Work task:
Wherever the string "pink" shows up in the material below, copy that line.

________________

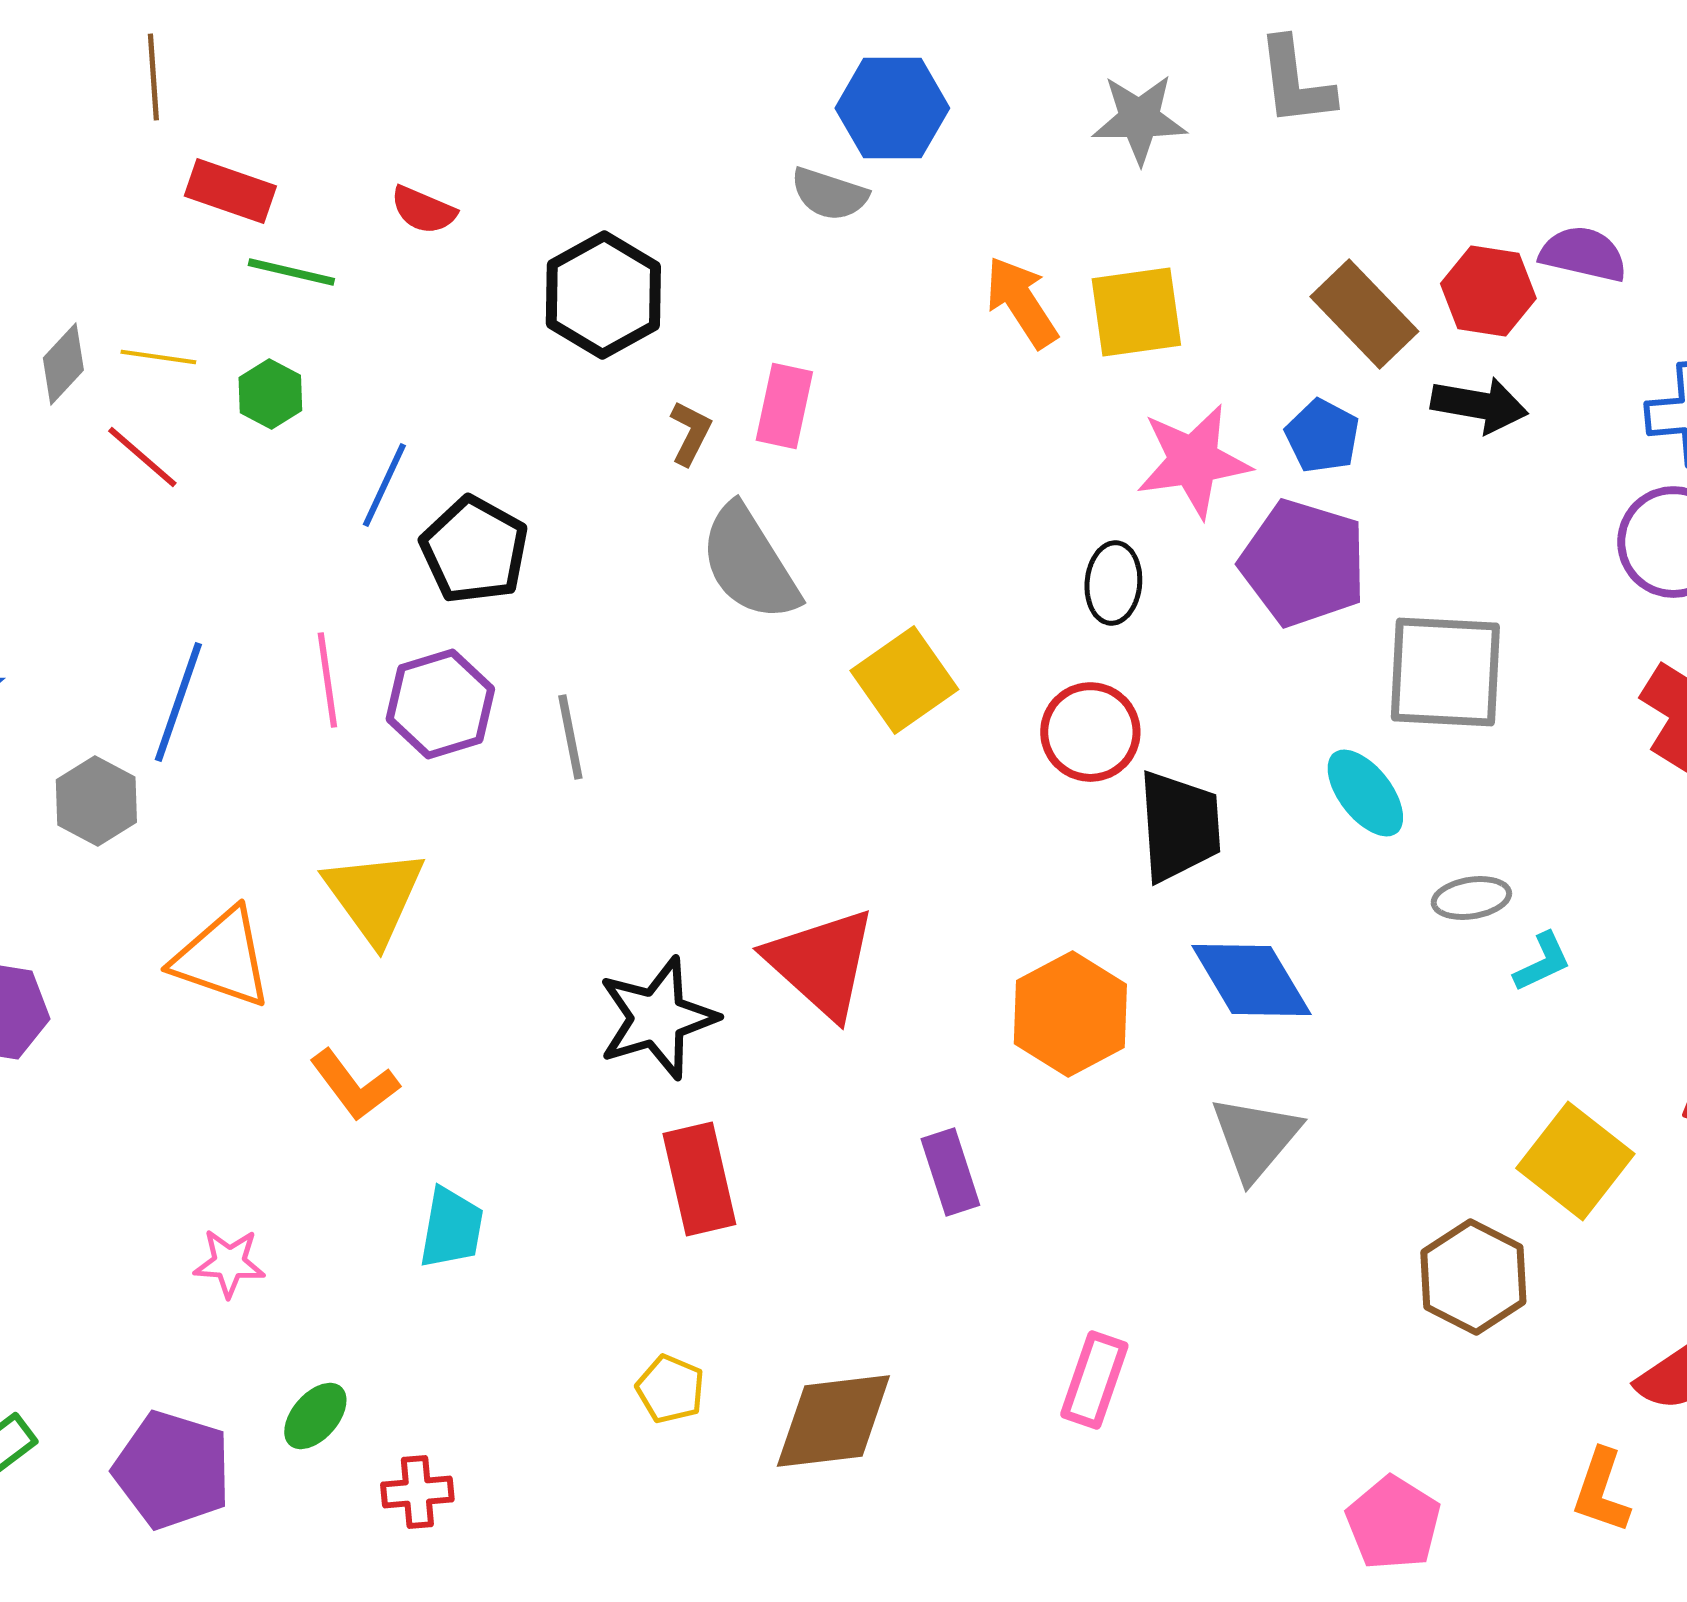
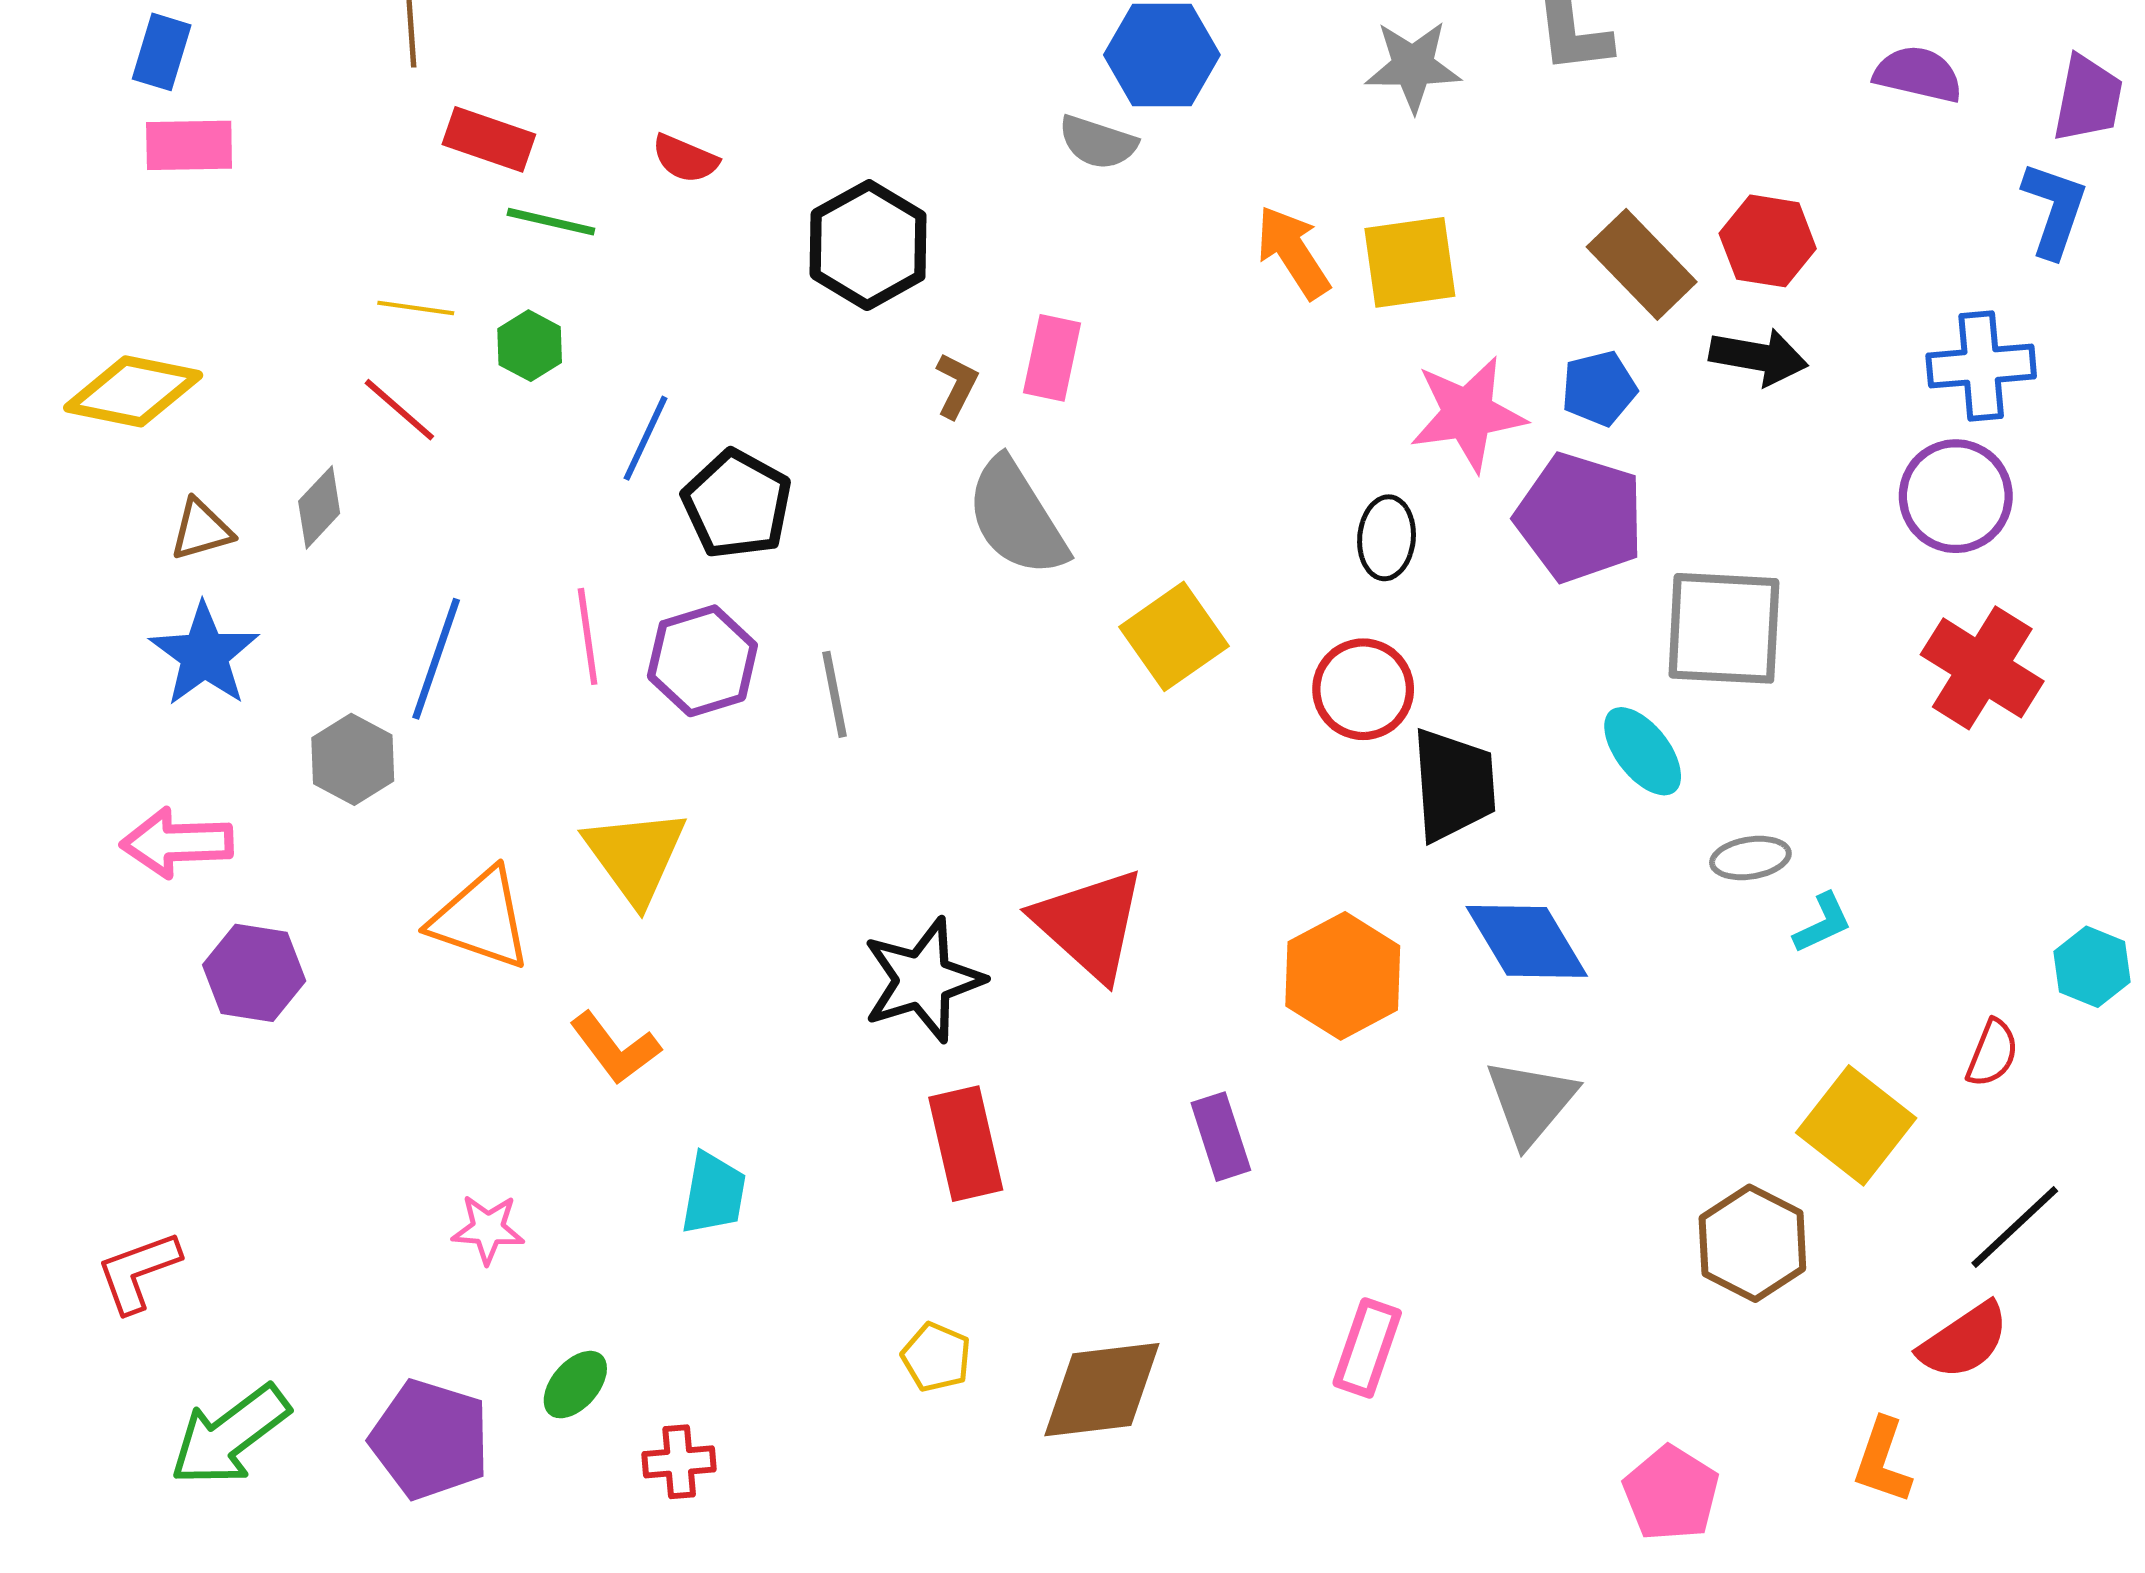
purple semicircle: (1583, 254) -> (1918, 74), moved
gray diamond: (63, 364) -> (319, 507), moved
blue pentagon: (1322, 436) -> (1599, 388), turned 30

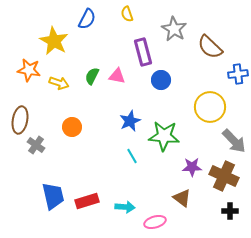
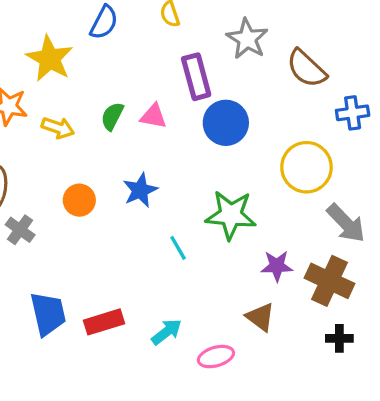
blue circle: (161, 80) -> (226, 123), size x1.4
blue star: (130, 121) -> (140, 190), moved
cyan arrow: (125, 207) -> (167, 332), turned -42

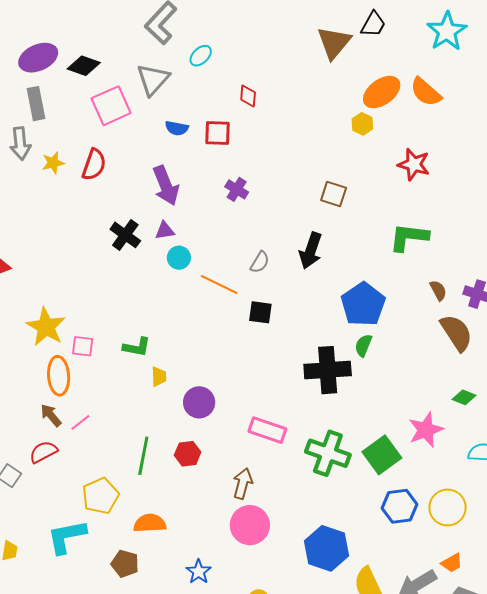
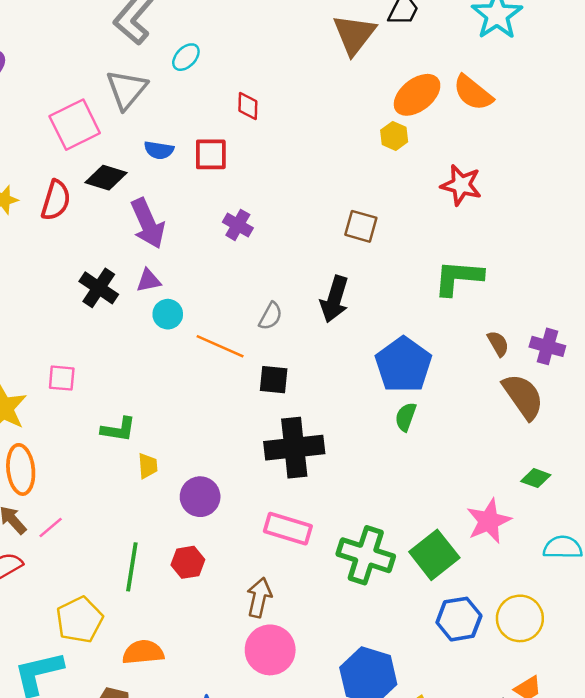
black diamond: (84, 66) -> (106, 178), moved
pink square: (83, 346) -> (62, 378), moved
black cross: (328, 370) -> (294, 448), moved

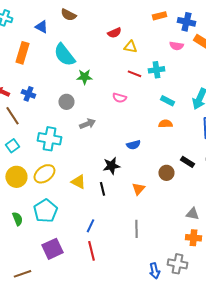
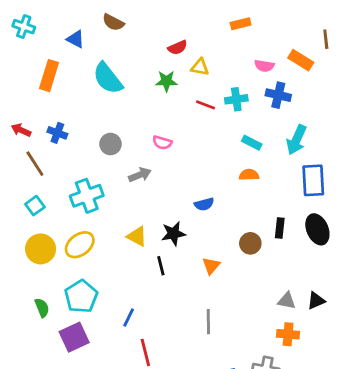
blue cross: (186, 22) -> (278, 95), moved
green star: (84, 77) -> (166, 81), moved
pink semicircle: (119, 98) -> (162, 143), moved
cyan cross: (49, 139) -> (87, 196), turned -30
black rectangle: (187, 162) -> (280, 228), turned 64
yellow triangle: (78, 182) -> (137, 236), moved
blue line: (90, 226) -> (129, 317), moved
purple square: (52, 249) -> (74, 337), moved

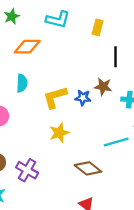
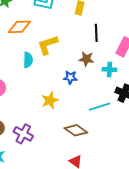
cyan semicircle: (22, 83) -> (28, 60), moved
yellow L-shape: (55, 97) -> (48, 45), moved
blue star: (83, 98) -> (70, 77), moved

________________

Result for this task:
pink square: (83, 346) -> (62, 378), moved
pink semicircle: (119, 98) -> (162, 143), moved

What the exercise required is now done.